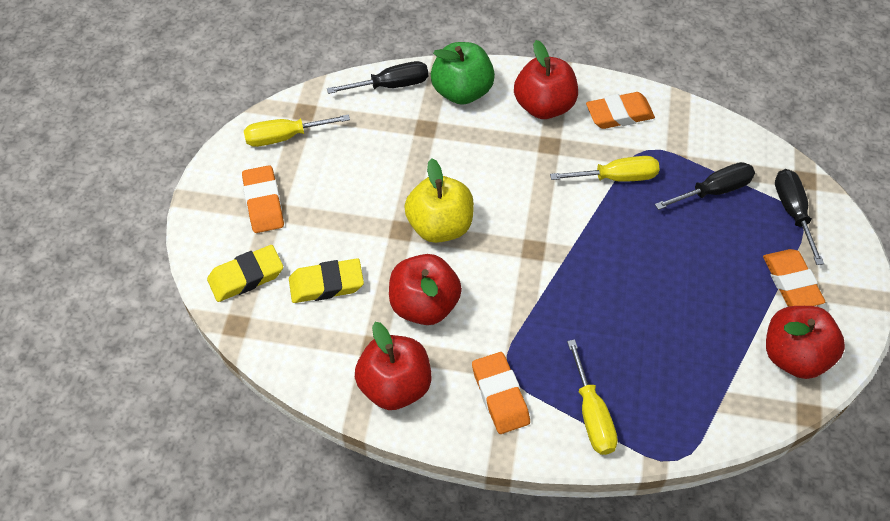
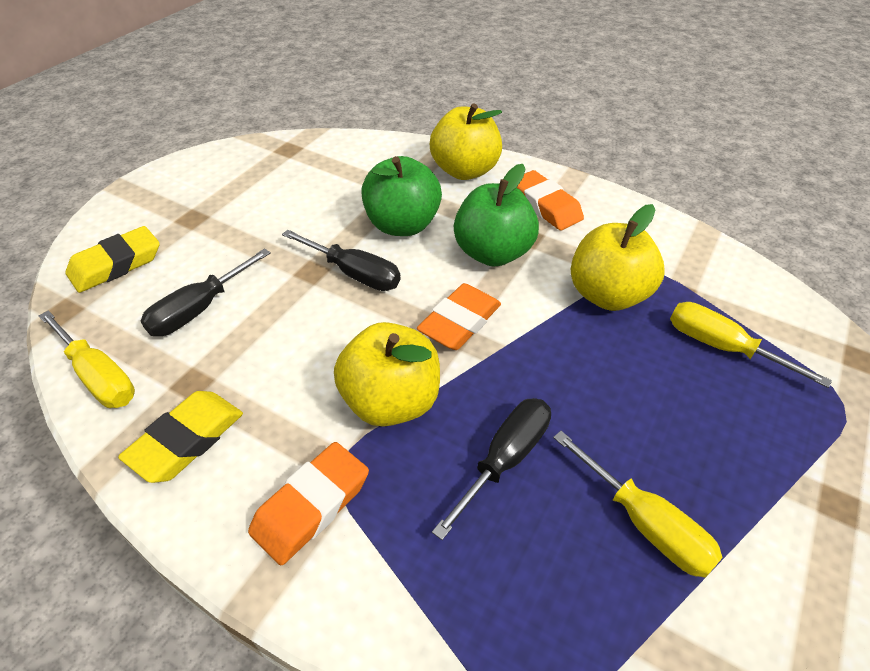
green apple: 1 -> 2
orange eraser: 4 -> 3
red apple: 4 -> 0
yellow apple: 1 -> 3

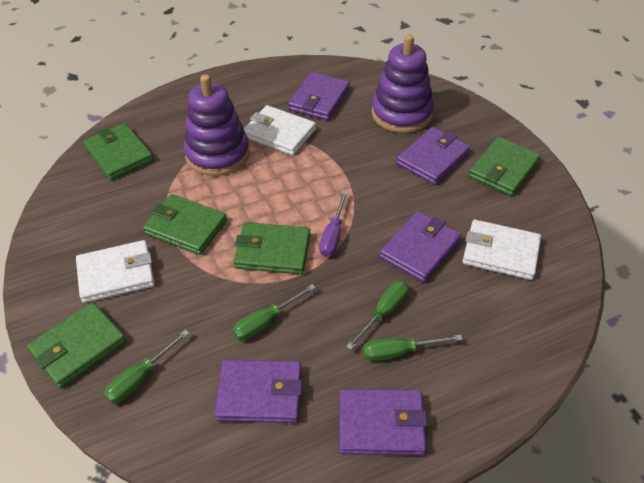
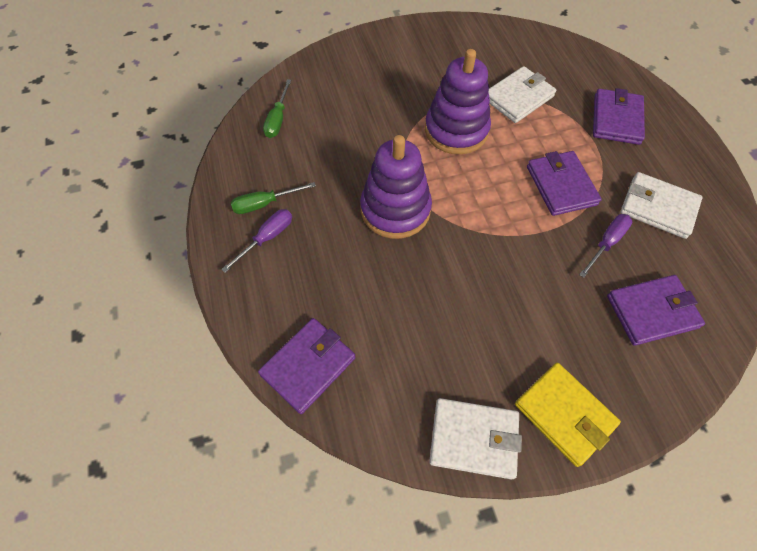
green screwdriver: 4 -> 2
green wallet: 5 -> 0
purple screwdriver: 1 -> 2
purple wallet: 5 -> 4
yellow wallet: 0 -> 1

→ **TASK BRIEF**
Each line in the records above that contains the word "screwdriver" must be copied.

→ **YOUR SOLUTION**
green screwdriver: 4 -> 2
purple screwdriver: 1 -> 2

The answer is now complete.